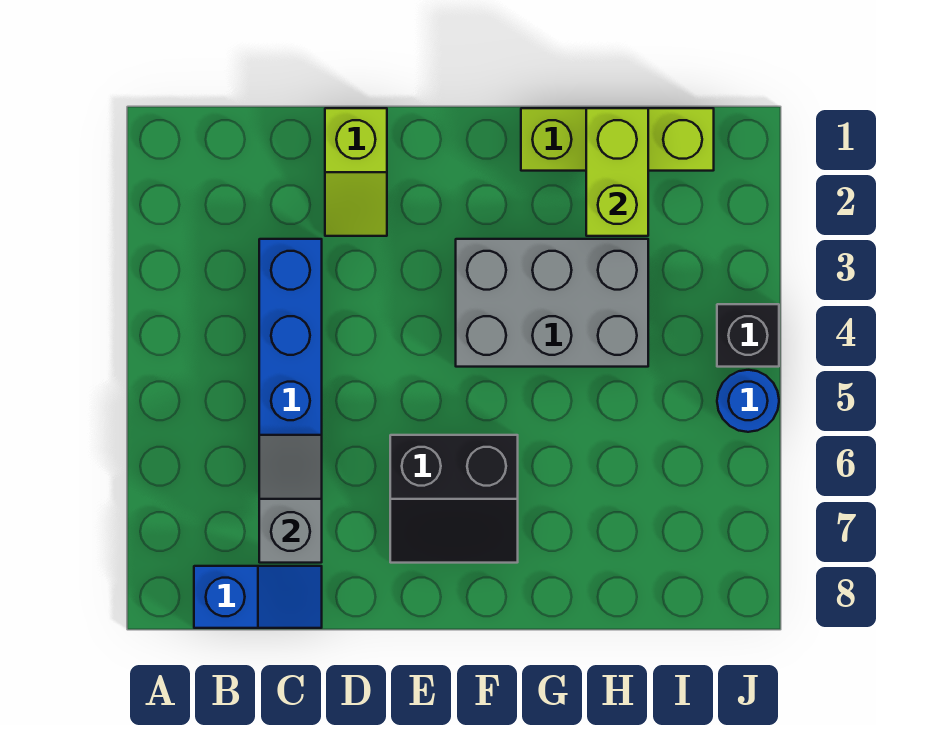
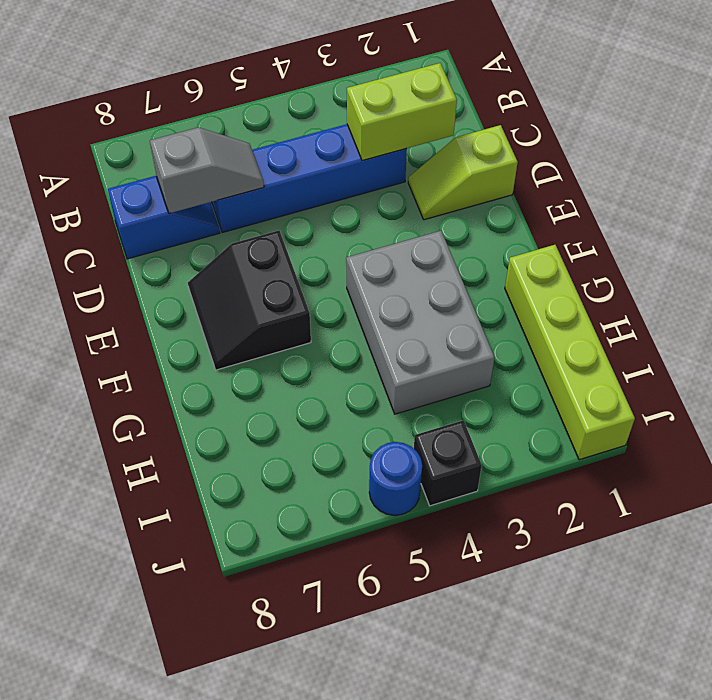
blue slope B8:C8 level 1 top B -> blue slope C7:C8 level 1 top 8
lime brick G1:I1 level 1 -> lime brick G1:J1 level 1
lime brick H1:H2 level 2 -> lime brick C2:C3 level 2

########################################

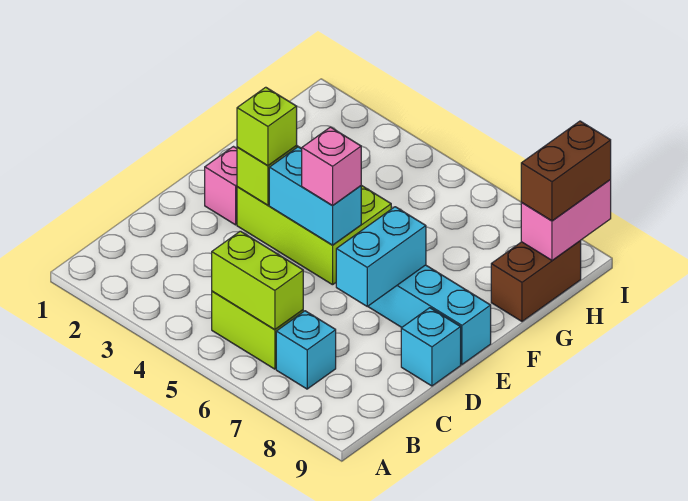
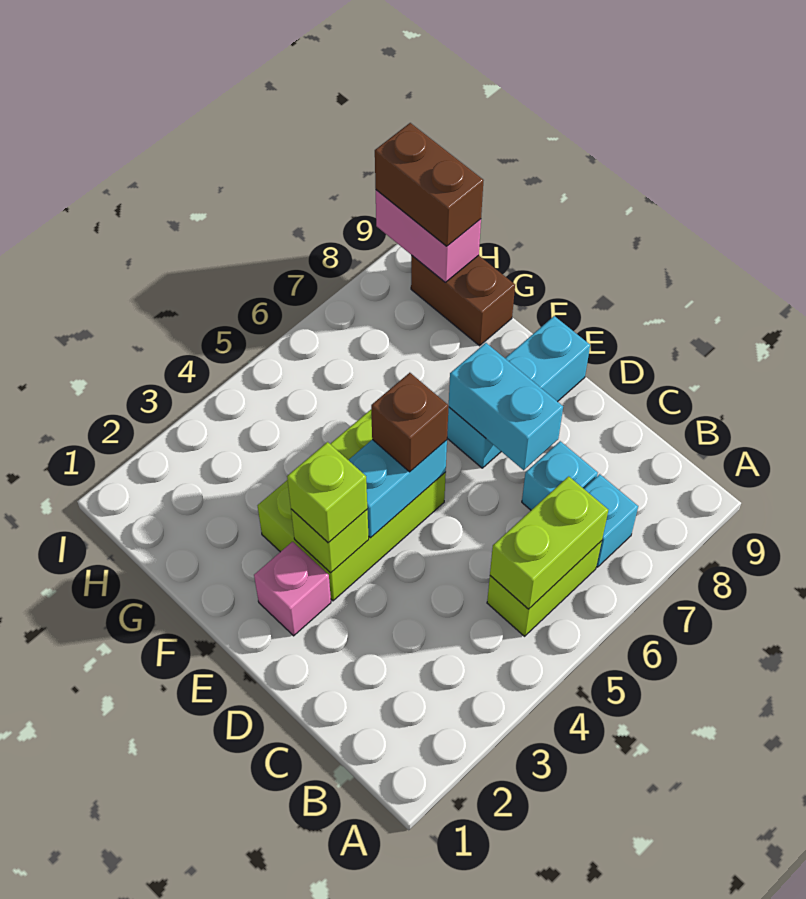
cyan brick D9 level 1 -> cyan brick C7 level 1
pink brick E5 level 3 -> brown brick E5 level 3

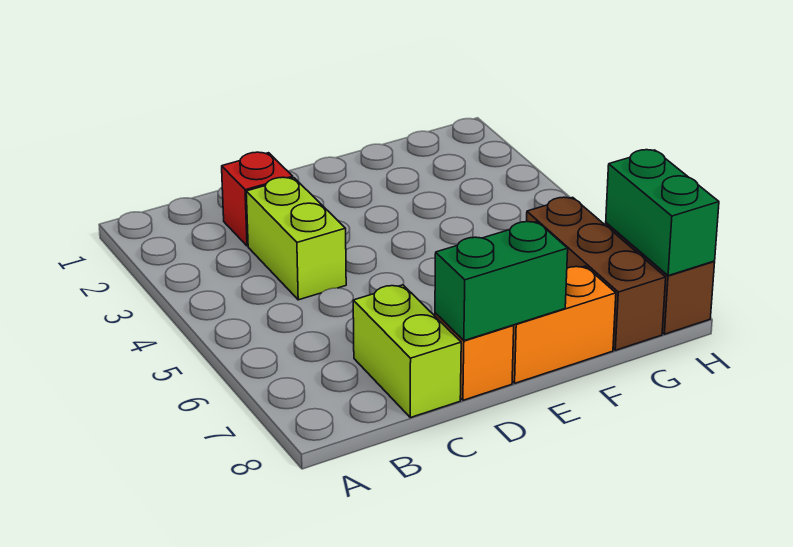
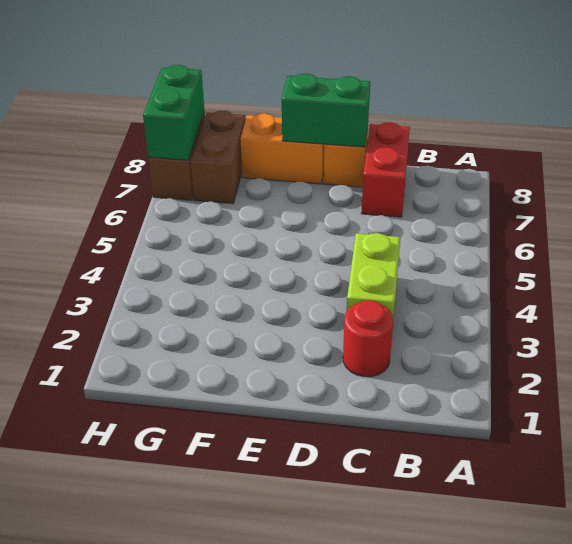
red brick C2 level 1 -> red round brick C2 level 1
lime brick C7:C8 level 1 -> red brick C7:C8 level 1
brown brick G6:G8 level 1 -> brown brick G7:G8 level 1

########################################

# [EXERCISE OBJECTIVE]
The lines to return are those in the entries above that include "brown".

# [EXERCISE RESULT]
pink brick E5 level 3 -> brown brick E5 level 3
brown brick G6:G8 level 1 -> brown brick G7:G8 level 1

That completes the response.